» Problem
Set down the full listing exactly, character for character.
Source information: Begin
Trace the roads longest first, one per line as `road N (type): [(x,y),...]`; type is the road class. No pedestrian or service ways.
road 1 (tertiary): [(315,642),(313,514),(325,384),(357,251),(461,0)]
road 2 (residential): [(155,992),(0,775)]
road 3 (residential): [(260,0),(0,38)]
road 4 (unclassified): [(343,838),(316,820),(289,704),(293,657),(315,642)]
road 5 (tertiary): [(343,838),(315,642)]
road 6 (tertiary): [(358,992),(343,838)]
Source information: End
» Written response
Trace the roads longest first, one per line as `road N (type): [(x,y),...]`; type is the road class. No pedestrian or service ways.
road 1 (tertiary): [(315,642),(313,514),(325,384),(357,251),(461,0)]
road 2 (residential): [(155,992),(0,775)]
road 3 (residential): [(260,0),(0,38)]
road 4 (unclassified): [(343,838),(316,820),(289,704),(293,657),(315,642)]
road 5 (tertiary): [(343,838),(315,642)]
road 6 (tertiary): [(358,992),(343,838)]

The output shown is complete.